*TASK OBJECTIVE:*
Reproduce every entry that follows word for word, but omit the images.

*GIVEN DATA:*

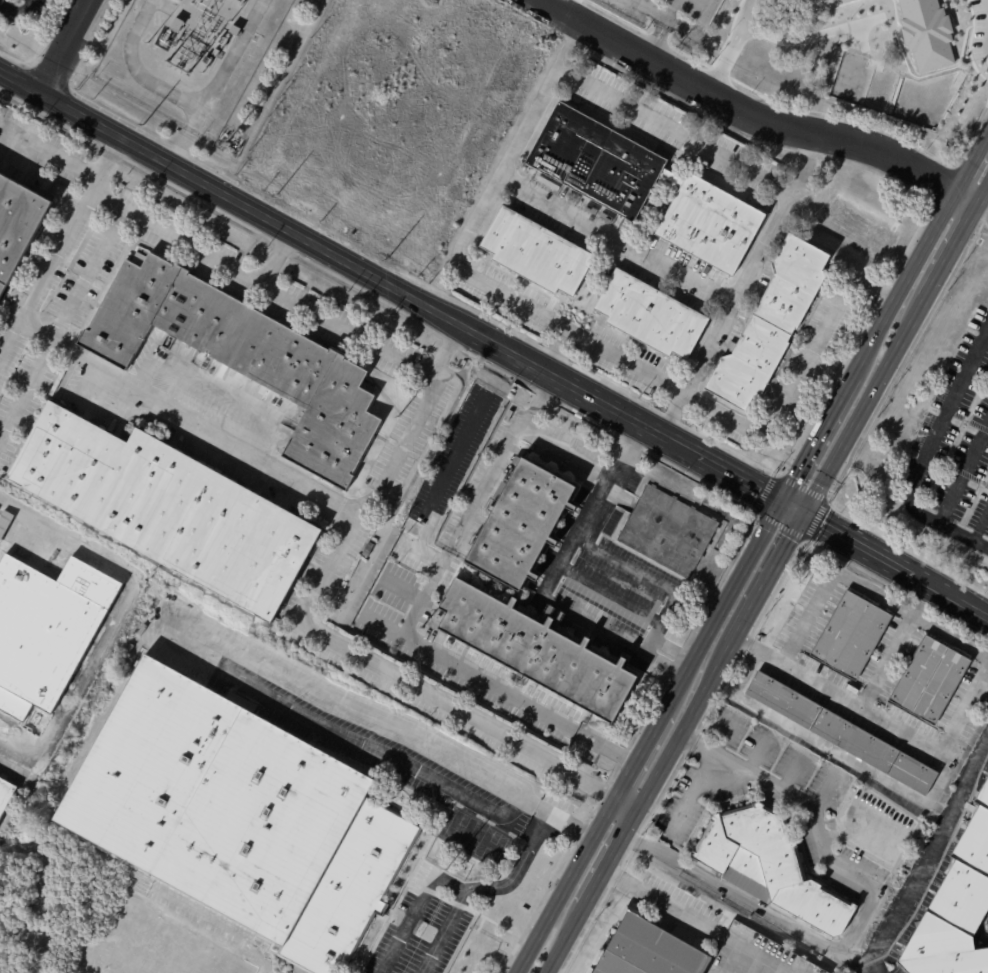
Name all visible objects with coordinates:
building: (179, 0)
building: (816, 3)
road: (987, 7)
road: (16, 12)
road: (658, 12)
building: (178, 25)
building: (236, 30)
building: (928, 34)
road: (653, 35)
road: (735, 46)
road: (67, 47)
building: (219, 53)
power substation: (189, 57)
road: (744, 109)
building: (525, 120)
road: (672, 128)
building: (226, 139)
road: (48, 152)
road: (972, 159)
building: (595, 161)
road: (505, 163)
road: (971, 193)
road: (986, 197)
road: (986, 203)
road: (245, 205)
building: (710, 225)
building: (19, 227)
road: (176, 237)
road: (613, 239)
road: (956, 250)
building: (536, 252)
road: (907, 278)
road: (737, 283)
building: (650, 315)
road: (320, 317)
building: (767, 325)
road: (566, 328)
road: (10, 341)
building: (246, 357)
building: (202, 361)
road: (98, 366)
road: (797, 375)
road: (25, 385)
road: (868, 406)
road: (637, 420)
road: (548, 430)
road: (820, 436)
road: (924, 457)
traffic signals: (784, 501)
road: (795, 507)
building: (171, 509)
traffic signals: (807, 513)
building: (5, 523)
building: (517, 523)
building: (670, 531)
building: (370, 549)
road: (897, 564)
road: (649, 576)
road: (769, 580)
road: (547, 581)
road: (868, 590)
road: (725, 605)
road: (117, 620)
road: (311, 626)
building: (48, 630)
road: (406, 632)
building: (851, 636)
building: (539, 650)
road: (745, 670)
road: (800, 672)
building: (929, 680)
road: (883, 716)
road: (685, 727)
building: (841, 734)
road: (641, 753)
road: (845, 757)
road: (772, 786)
road: (694, 793)
building: (6, 795)
road: (629, 802)
road: (495, 807)
building: (243, 816)
road: (563, 821)
building: (875, 826)
road: (613, 857)
road: (928, 857)
building: (770, 866)
road: (567, 884)
road: (664, 904)
building: (956, 907)
road: (788, 923)
road: (446, 932)
road: (566, 939)
building: (647, 949)
road: (750, 956)
road: (2, 971)

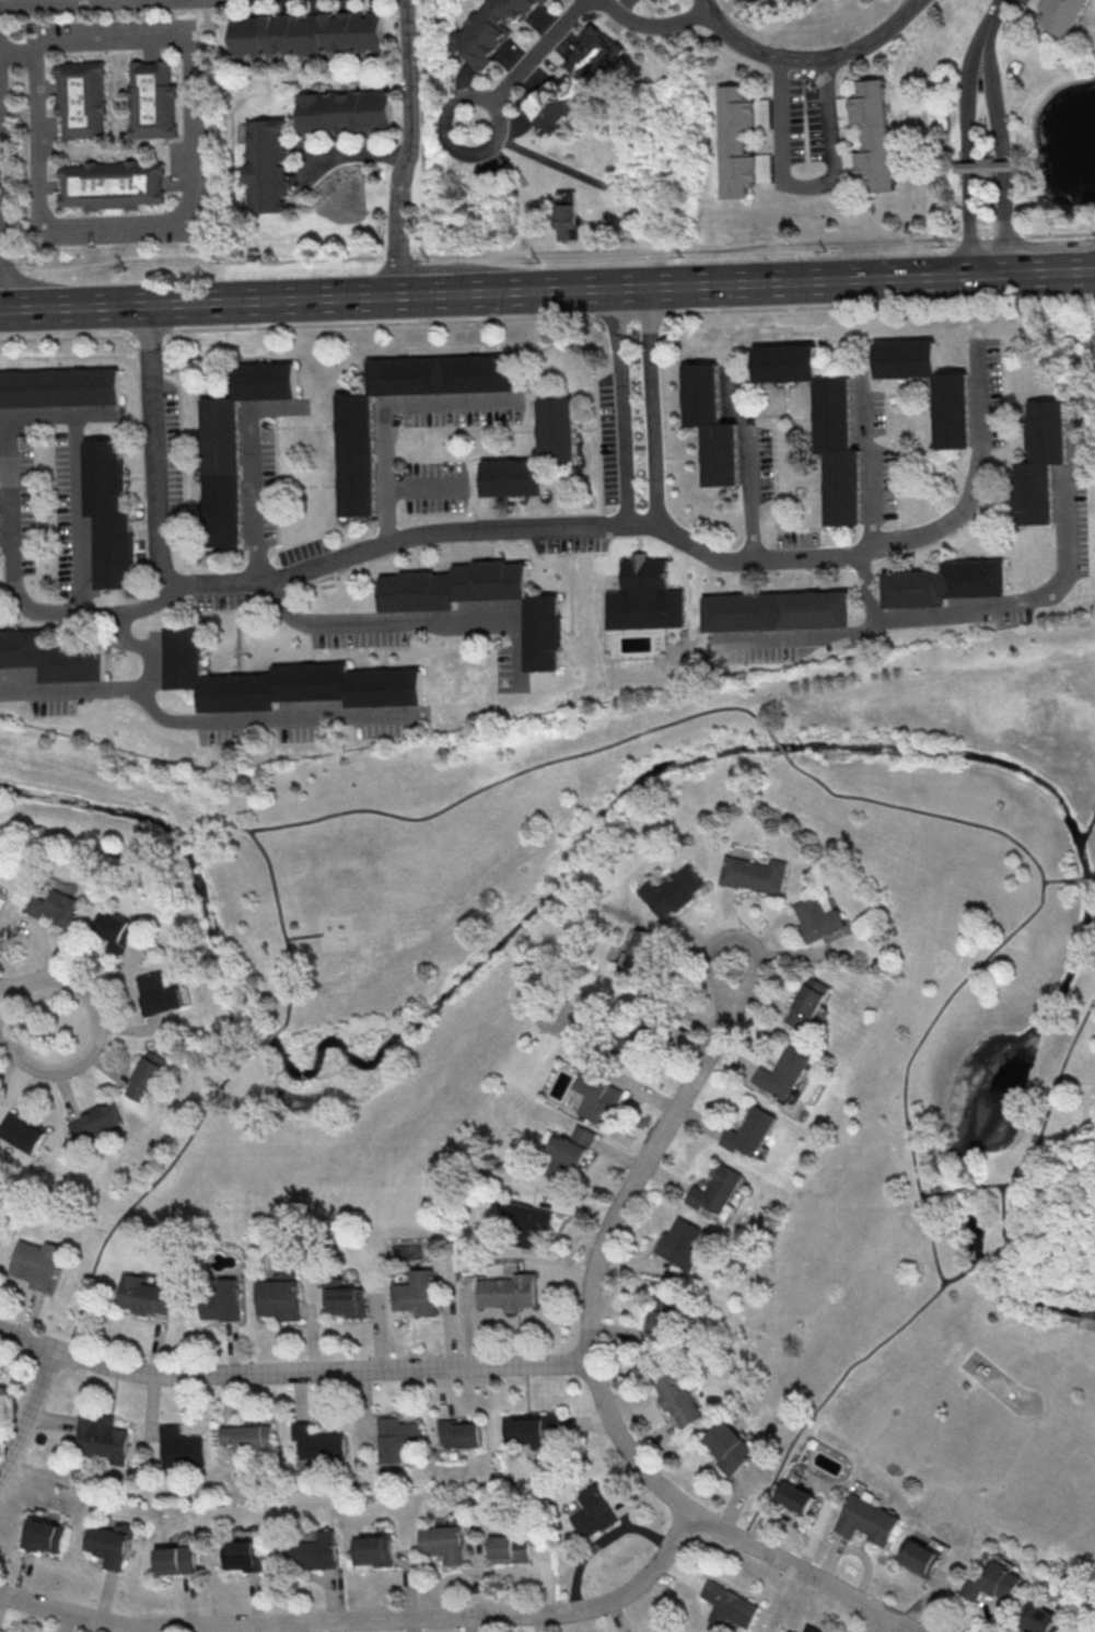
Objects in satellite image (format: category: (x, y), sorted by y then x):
road: (208, 1)
road: (132, 3)
road: (991, 12)
building: (1061, 14)
road: (653, 26)
building: (489, 31)
building: (306, 32)
road: (14, 47)
road: (536, 51)
road: (807, 58)
building: (574, 81)
road: (967, 94)
road: (993, 96)
building: (84, 103)
building: (156, 105)
building: (344, 110)
building: (874, 134)
road: (447, 138)
building: (737, 142)
road: (413, 147)
road: (357, 153)
building: (266, 164)
building: (849, 164)
building: (986, 166)
building: (764, 167)
road: (805, 186)
building: (116, 189)
road: (2, 215)
road: (1007, 219)
building: (567, 220)
road: (970, 220)
road: (191, 226)
road: (545, 250)
road: (1052, 271)
road: (737, 285)
road: (433, 293)
road: (200, 302)
road: (547, 317)
building: (59, 389)
road: (981, 398)
road: (650, 406)
road: (380, 407)
road: (619, 407)
road: (40, 413)
building: (951, 413)
building: (708, 425)
building: (819, 427)
building: (554, 428)
building: (231, 446)
building: (351, 456)
building: (1041, 463)
road: (866, 472)
road: (421, 488)
road: (748, 494)
road: (251, 495)
building: (108, 513)
road: (1067, 525)
road: (464, 530)
building: (0, 548)
building: (945, 583)
building: (645, 596)
road: (281, 607)
road: (132, 610)
building: (777, 610)
road: (55, 612)
road: (943, 613)
road: (443, 621)
road: (866, 628)
building: (543, 633)
road: (787, 640)
building: (51, 659)
road: (145, 683)
building: (280, 683)
road: (72, 688)
road: (305, 719)
road: (780, 747)
road: (487, 787)
road: (181, 844)
road: (85, 853)
building: (755, 874)
road: (1084, 880)
road: (1057, 882)
building: (674, 891)
building: (57, 907)
building: (818, 919)
road: (283, 924)
building: (294, 924)
building: (116, 929)
road: (305, 937)
road: (729, 937)
road: (998, 946)
building: (643, 950)
road: (67, 980)
building: (159, 993)
building: (805, 1003)
road: (269, 1040)
road: (43, 1069)
building: (148, 1074)
building: (779, 1074)
park: (366, 1096)
building: (599, 1097)
road: (1052, 1106)
building: (97, 1120)
building: (22, 1132)
building: (746, 1134)
building: (571, 1153)
road: (962, 1190)
building: (712, 1193)
road: (929, 1194)
road: (145, 1197)
building: (529, 1224)
building: (0, 1237)
building: (680, 1244)
road: (1004, 1248)
road: (1026, 1254)
road: (981, 1262)
building: (37, 1265)
building: (507, 1294)
building: (147, 1296)
building: (280, 1298)
building: (349, 1300)
building: (417, 1300)
building: (222, 1308)
building: (662, 1322)
road: (291, 1372)
road: (596, 1383)
building: (967, 1384)
road: (835, 1390)
building: (679, 1397)
road: (28, 1406)
building: (521, 1429)
building: (457, 1433)
building: (397, 1435)
building: (247, 1436)
building: (100, 1437)
building: (314, 1443)
building: (731, 1446)
building: (181, 1451)
building: (796, 1497)
building: (589, 1513)
building: (869, 1520)
building: (42, 1535)
building: (437, 1541)
building: (106, 1545)
building: (370, 1549)
building: (505, 1549)
building: (313, 1554)
building: (242, 1555)
building: (920, 1557)
building: (173, 1560)
building: (993, 1583)
building: (724, 1605)
building: (1042, 1618)
road: (361, 1620)
road: (882, 1623)
building: (813, 1630)
building: (671, 1631)

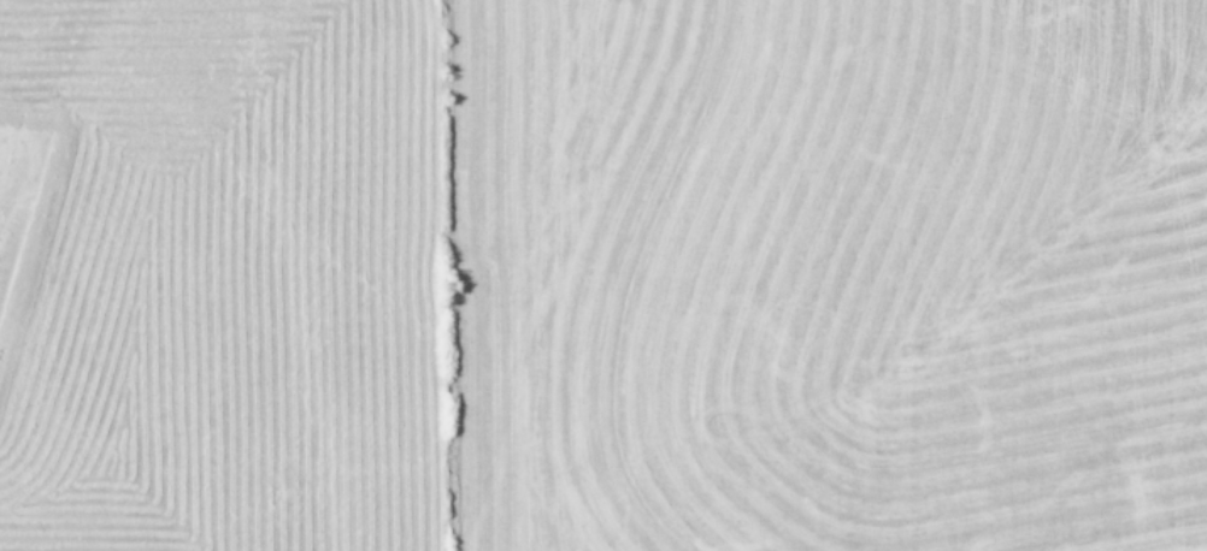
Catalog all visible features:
crop: (603, 275)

*EXERCISE ANSWER:*
Name all visible objects with coordinates:
building: (179, 0)
building: (816, 3)
road: (987, 7)
road: (16, 12)
road: (658, 12)
building: (178, 25)
building: (236, 30)
building: (928, 34)
road: (653, 35)
road: (735, 46)
road: (67, 47)
building: (219, 53)
power substation: (189, 57)
road: (744, 109)
building: (525, 120)
road: (672, 128)
building: (226, 139)
road: (48, 152)
road: (972, 159)
building: (595, 161)
road: (505, 163)
road: (971, 193)
road: (986, 197)
road: (986, 203)
road: (245, 205)
building: (710, 225)
building: (19, 227)
road: (176, 237)
road: (613, 239)
road: (956, 250)
building: (536, 252)
road: (907, 278)
road: (737, 283)
building: (650, 315)
road: (320, 317)
building: (767, 325)
road: (566, 328)
road: (10, 341)
building: (246, 357)
building: (202, 361)
road: (98, 366)
road: (797, 375)
road: (25, 385)
road: (868, 406)
road: (637, 420)
road: (548, 430)
road: (820, 436)
road: (924, 457)
traffic signals: (784, 501)
road: (795, 507)
building: (171, 509)
traffic signals: (807, 513)
building: (5, 523)
building: (517, 523)
building: (670, 531)
building: (370, 549)
road: (897, 564)
road: (649, 576)
road: (769, 580)
road: (547, 581)
road: (868, 590)
road: (725, 605)
road: (117, 620)
road: (311, 626)
building: (48, 630)
road: (406, 632)
building: (851, 636)
building: (539, 650)
road: (745, 670)
road: (800, 672)
building: (929, 680)
road: (883, 716)
road: (685, 727)
building: (841, 734)
road: (641, 753)
road: (845, 757)
road: (772, 786)
road: (694, 793)
building: (6, 795)
road: (629, 802)
road: (495, 807)
building: (243, 816)
road: (563, 821)
building: (875, 826)
road: (613, 857)
road: (928, 857)
building: (770, 866)
road: (567, 884)
road: (664, 904)
building: (956, 907)
road: (788, 923)
road: (446, 932)
road: (566, 939)
building: (647, 949)
road: (750, 956)
road: (2, 971)

Objects in satellite image (format: category: (x, y), sorted by y then x):
road: (208, 1)
road: (132, 3)
road: (991, 12)
building: (1061, 14)
road: (653, 26)
building: (489, 31)
building: (306, 32)
road: (14, 47)
road: (536, 51)
road: (807, 58)
building: (574, 81)
road: (967, 94)
road: (993, 96)
building: (84, 103)
building: (156, 105)
building: (344, 110)
building: (874, 134)
road: (447, 138)
building: (737, 142)
road: (413, 147)
road: (357, 153)
building: (266, 164)
building: (849, 164)
building: (986, 166)
building: (764, 167)
road: (805, 186)
building: (116, 189)
road: (2, 215)
road: (1007, 219)
building: (567, 220)
road: (970, 220)
road: (191, 226)
road: (545, 250)
road: (1052, 271)
road: (737, 285)
road: (433, 293)
road: (200, 302)
road: (547, 317)
building: (59, 389)
road: (981, 398)
road: (650, 406)
road: (380, 407)
road: (619, 407)
road: (40, 413)
building: (951, 413)
building: (708, 425)
building: (819, 427)
building: (554, 428)
building: (231, 446)
building: (351, 456)
building: (1041, 463)
road: (866, 472)
road: (421, 488)
road: (748, 494)
road: (251, 495)
building: (108, 513)
road: (1067, 525)
road: (464, 530)
building: (0, 548)
building: (945, 583)
building: (645, 596)
road: (281, 607)
road: (132, 610)
building: (777, 610)
road: (55, 612)
road: (943, 613)
road: (443, 621)
road: (866, 628)
building: (543, 633)
road: (787, 640)
building: (51, 659)
road: (145, 683)
building: (280, 683)
road: (72, 688)
road: (305, 719)
road: (780, 747)
road: (487, 787)
road: (181, 844)
road: (85, 853)
building: (755, 874)
road: (1084, 880)
road: (1057, 882)
building: (674, 891)
building: (57, 907)
building: (818, 919)
road: (283, 924)
building: (294, 924)
building: (116, 929)
road: (305, 937)
road: (729, 937)
road: (998, 946)
building: (643, 950)
road: (67, 980)
building: (159, 993)
building: (805, 1003)
road: (269, 1040)
road: (43, 1069)
building: (148, 1074)
building: (779, 1074)
park: (366, 1096)
building: (599, 1097)
road: (1052, 1106)
building: (97, 1120)
building: (22, 1132)
building: (746, 1134)
building: (571, 1153)
road: (962, 1190)
building: (712, 1193)
road: (929, 1194)
road: (145, 1197)
building: (529, 1224)
building: (0, 1237)
building: (680, 1244)
road: (1004, 1248)
road: (1026, 1254)
road: (981, 1262)
building: (37, 1265)
building: (507, 1294)
building: (147, 1296)
building: (280, 1298)
building: (349, 1300)
building: (417, 1300)
building: (222, 1308)
building: (662, 1322)
road: (291, 1372)
road: (596, 1383)
building: (967, 1384)
road: (835, 1390)
building: (679, 1397)
road: (28, 1406)
building: (521, 1429)
building: (457, 1433)
building: (397, 1435)
building: (247, 1436)
building: (100, 1437)
building: (314, 1443)
building: (731, 1446)
building: (181, 1451)
building: (796, 1497)
building: (589, 1513)
building: (869, 1520)
building: (42, 1535)
building: (437, 1541)
building: (106, 1545)
building: (370, 1549)
building: (505, 1549)
building: (313, 1554)
building: (242, 1555)
building: (920, 1557)
building: (173, 1560)
building: (993, 1583)
building: (724, 1605)
building: (1042, 1618)
road: (361, 1620)
road: (882, 1623)
building: (813, 1630)
building: (671, 1631)

Catalog all visible features:
crop: (603, 275)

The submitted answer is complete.